== Exercise material ==
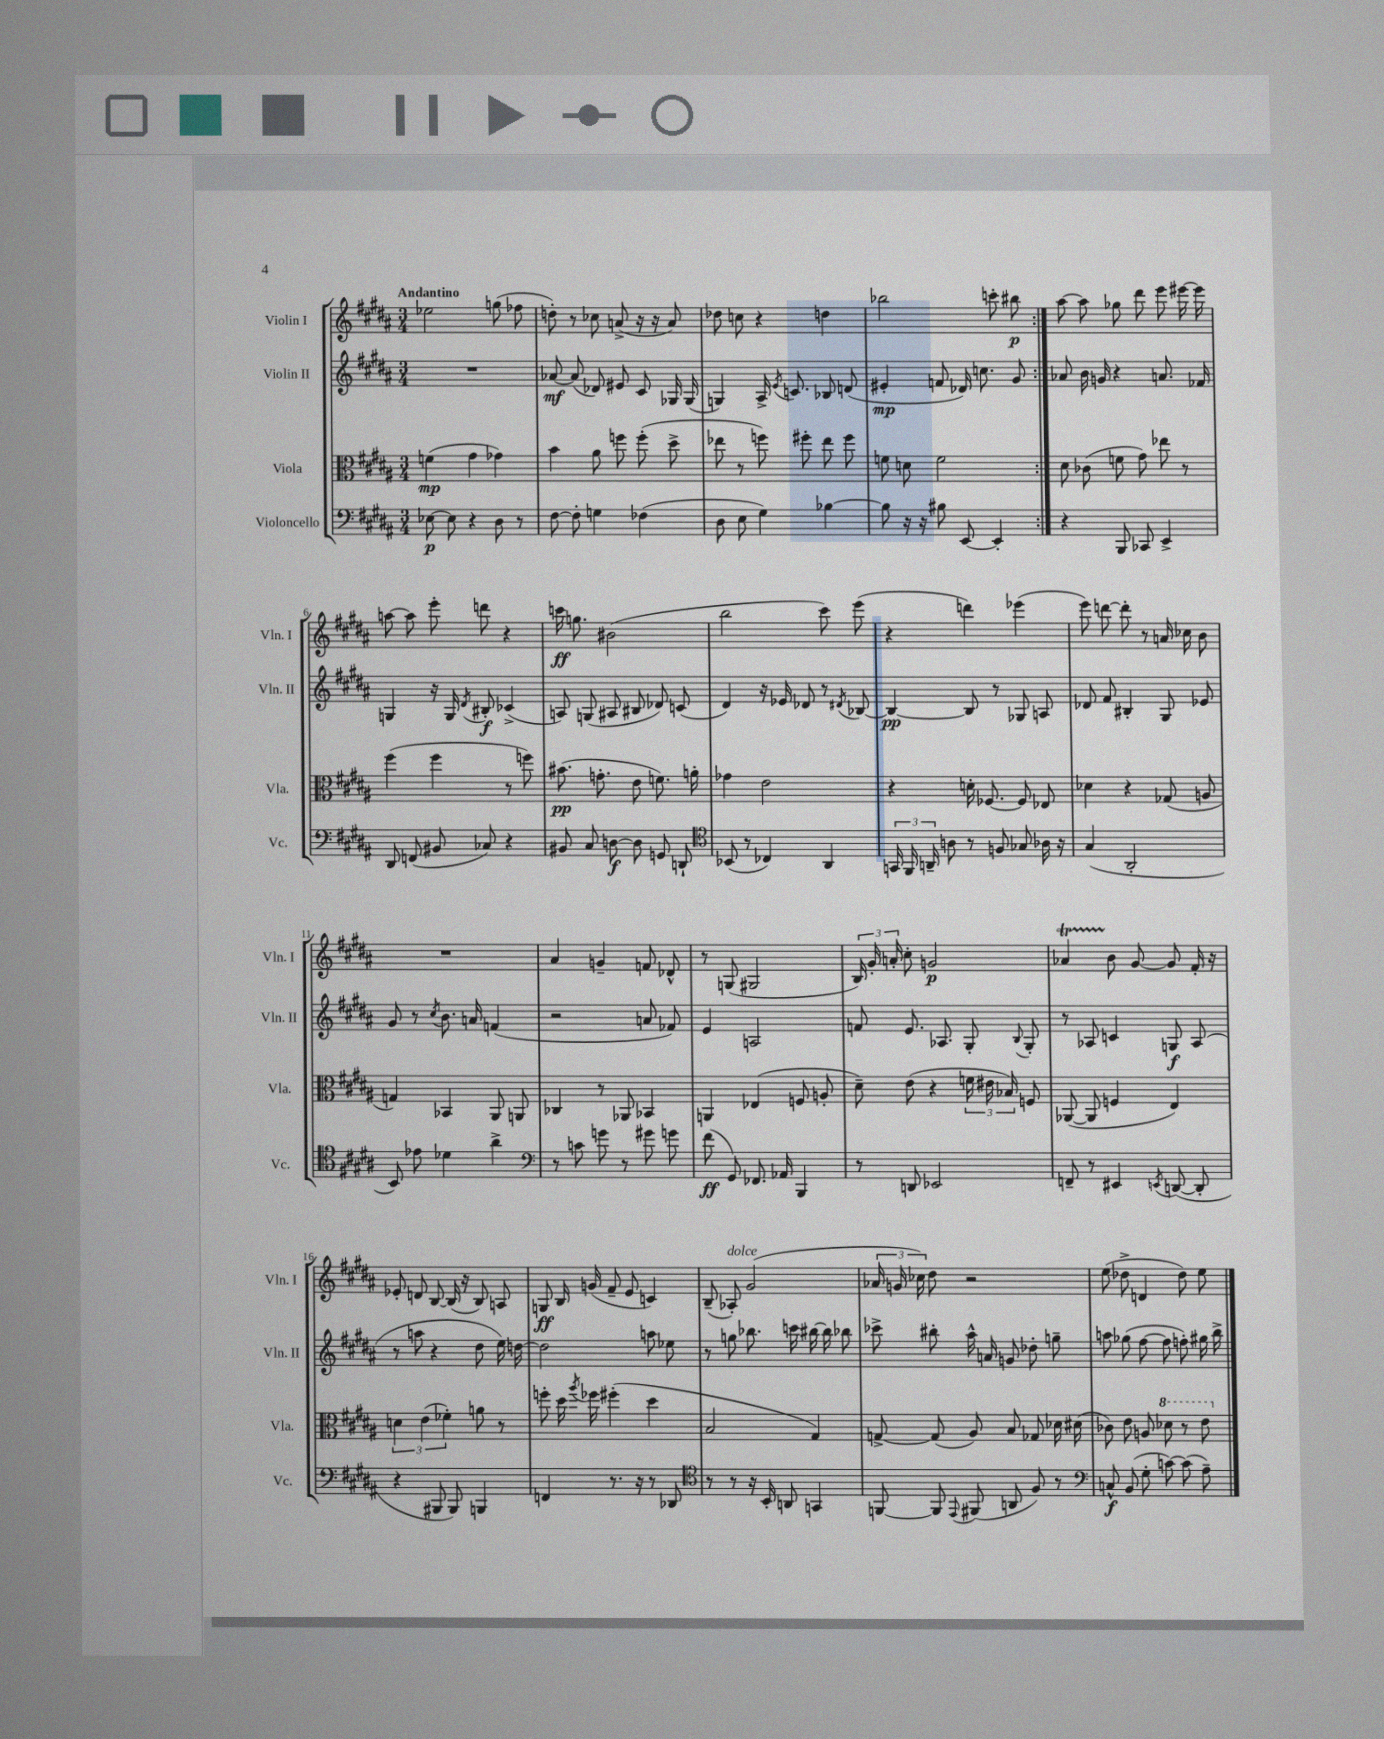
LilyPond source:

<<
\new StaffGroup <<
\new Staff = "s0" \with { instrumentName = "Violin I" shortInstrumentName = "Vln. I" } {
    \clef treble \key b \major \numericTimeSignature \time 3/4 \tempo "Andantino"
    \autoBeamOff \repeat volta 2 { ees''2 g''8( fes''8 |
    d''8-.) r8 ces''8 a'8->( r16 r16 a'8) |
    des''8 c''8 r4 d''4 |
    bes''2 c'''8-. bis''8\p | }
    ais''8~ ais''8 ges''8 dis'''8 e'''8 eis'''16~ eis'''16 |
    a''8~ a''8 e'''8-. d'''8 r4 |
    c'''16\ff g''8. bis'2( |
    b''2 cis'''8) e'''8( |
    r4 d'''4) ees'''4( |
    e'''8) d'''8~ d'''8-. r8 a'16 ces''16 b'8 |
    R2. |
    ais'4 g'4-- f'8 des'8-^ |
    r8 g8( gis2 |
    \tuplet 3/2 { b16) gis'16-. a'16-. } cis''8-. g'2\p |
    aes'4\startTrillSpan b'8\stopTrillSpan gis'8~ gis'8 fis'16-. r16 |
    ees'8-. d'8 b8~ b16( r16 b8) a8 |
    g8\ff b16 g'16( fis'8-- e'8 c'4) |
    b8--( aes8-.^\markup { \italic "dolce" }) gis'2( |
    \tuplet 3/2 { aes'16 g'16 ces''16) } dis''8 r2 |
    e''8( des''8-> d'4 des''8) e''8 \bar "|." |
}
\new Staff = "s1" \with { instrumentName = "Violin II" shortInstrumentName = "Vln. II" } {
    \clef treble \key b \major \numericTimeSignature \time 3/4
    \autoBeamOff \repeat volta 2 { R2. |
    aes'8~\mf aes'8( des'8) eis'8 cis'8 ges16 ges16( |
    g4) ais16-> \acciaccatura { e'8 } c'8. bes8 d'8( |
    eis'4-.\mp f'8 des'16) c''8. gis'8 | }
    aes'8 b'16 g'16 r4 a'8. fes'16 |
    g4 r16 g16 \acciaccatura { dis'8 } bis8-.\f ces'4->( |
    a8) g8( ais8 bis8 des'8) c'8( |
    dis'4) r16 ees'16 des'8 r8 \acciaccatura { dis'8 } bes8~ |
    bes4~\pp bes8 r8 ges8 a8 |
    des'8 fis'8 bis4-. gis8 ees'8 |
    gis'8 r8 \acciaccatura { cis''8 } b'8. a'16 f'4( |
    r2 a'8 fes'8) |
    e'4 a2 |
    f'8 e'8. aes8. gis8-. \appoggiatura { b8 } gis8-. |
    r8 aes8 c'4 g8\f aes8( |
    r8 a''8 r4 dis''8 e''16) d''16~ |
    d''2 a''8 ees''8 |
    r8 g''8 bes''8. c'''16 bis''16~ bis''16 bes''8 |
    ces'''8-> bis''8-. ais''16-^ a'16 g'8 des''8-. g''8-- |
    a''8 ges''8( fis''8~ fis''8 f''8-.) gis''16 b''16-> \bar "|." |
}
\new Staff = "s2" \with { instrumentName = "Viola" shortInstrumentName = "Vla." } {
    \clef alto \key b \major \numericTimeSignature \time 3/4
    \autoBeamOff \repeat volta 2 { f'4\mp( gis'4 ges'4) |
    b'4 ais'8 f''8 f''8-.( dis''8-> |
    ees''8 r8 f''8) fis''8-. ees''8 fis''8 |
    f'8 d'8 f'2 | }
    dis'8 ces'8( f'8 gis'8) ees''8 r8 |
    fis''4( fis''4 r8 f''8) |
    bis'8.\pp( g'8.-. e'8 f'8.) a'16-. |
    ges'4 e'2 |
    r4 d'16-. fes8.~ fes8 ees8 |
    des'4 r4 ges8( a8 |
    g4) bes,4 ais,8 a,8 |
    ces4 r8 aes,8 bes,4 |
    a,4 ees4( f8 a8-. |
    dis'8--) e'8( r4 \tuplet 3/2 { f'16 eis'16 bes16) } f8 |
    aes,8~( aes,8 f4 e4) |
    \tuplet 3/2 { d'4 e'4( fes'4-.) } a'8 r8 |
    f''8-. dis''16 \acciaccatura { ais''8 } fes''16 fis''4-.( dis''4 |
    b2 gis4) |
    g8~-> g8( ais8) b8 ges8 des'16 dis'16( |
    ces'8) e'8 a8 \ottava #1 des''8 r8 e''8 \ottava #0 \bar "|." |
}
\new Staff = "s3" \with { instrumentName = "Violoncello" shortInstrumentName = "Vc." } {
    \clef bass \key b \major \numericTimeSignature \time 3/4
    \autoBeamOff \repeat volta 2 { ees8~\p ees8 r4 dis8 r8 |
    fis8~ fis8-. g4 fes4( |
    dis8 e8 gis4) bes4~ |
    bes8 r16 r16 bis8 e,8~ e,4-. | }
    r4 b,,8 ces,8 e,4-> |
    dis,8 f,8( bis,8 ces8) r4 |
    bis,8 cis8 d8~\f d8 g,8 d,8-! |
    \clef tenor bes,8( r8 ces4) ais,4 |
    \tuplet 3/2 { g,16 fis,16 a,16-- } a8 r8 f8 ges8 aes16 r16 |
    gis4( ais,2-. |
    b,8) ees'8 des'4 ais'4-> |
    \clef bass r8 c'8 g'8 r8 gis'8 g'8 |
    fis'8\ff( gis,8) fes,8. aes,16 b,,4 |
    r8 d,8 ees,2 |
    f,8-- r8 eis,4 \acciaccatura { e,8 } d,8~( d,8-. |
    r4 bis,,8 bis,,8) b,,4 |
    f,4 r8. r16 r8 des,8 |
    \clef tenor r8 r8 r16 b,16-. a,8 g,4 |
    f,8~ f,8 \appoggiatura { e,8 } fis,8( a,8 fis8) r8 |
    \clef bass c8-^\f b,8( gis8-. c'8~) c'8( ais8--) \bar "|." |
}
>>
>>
* * *
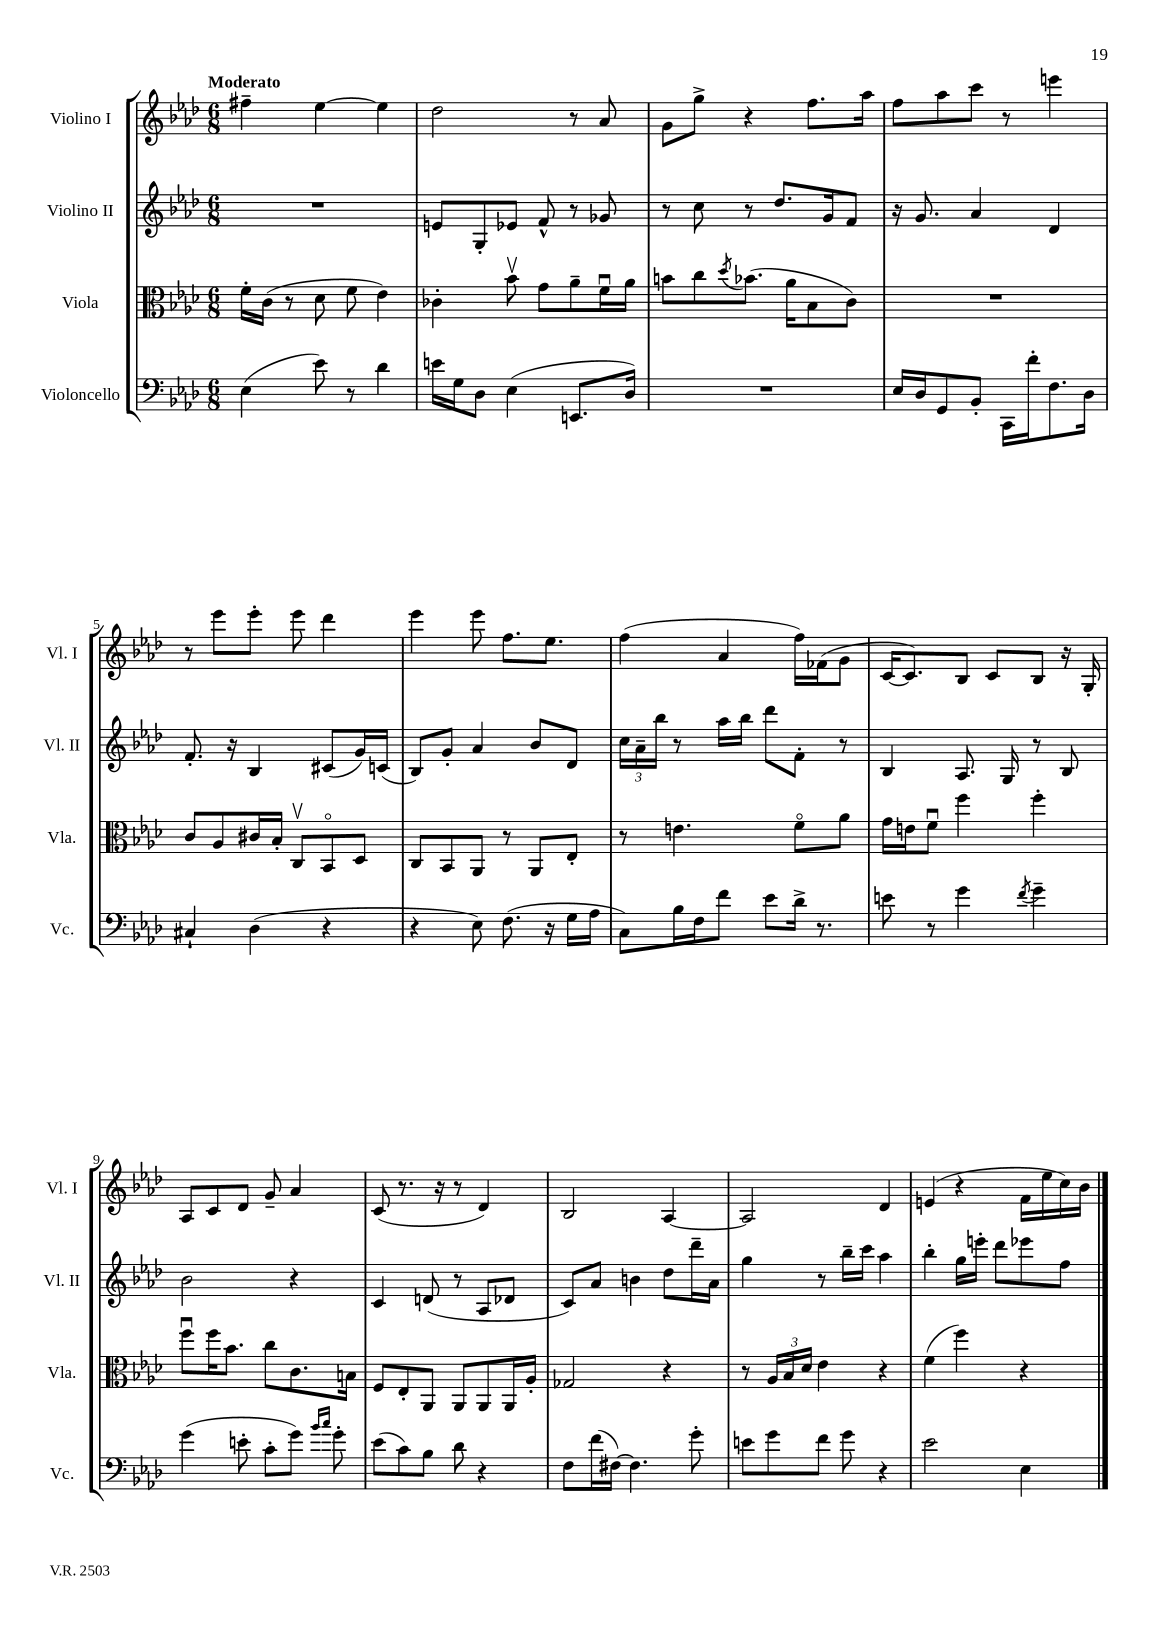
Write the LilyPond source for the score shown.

== Your goal ==
Report how many lines in the records above contain the word "appoggiatura". Case counts; give only the number.

== Output of the task ==
2